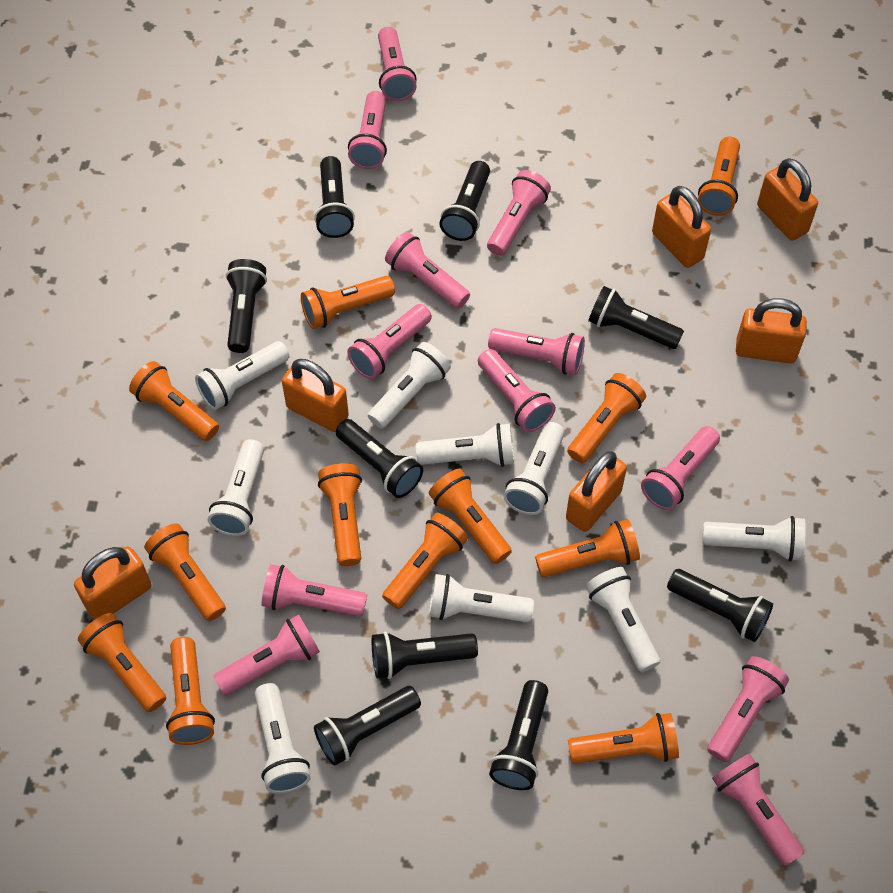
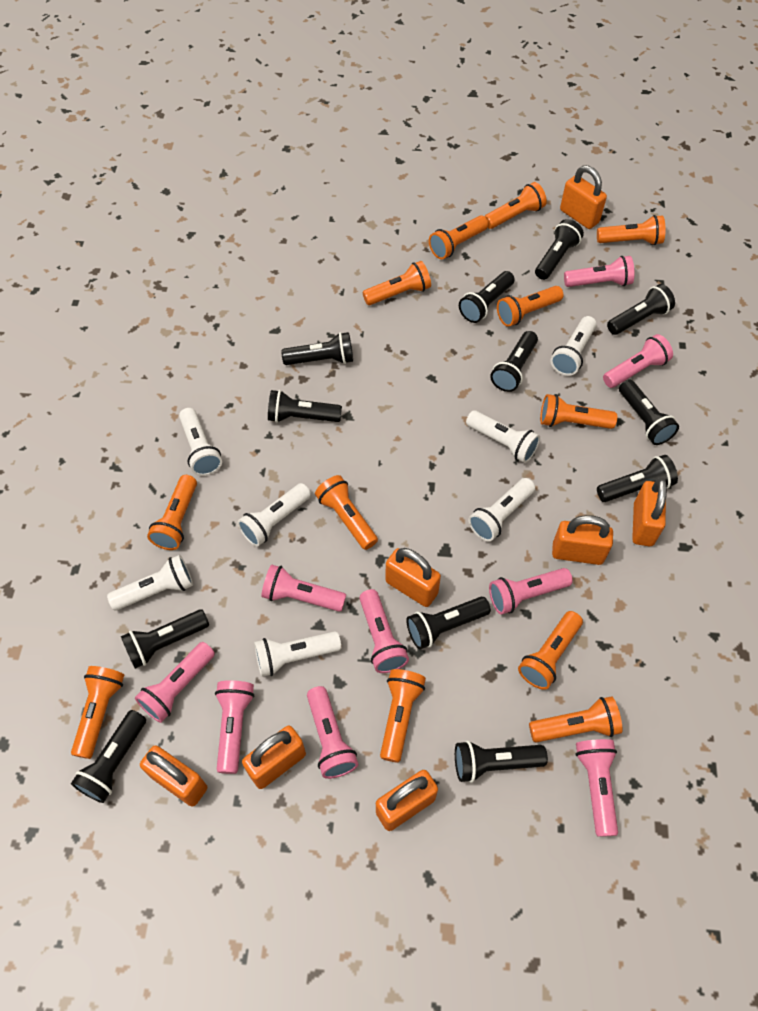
black flashlight: 9 -> 12
orange padlock: 6 -> 7
pink flashlight: 12 -> 9
white flashlight: 9 -> 7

▸ ACTIVITY: Give back each line above exactly, with pictures dropped.

▸ REPLY TO THE TASK:
black flashlight: 9 -> 12
orange padlock: 6 -> 7
pink flashlight: 12 -> 9
white flashlight: 9 -> 7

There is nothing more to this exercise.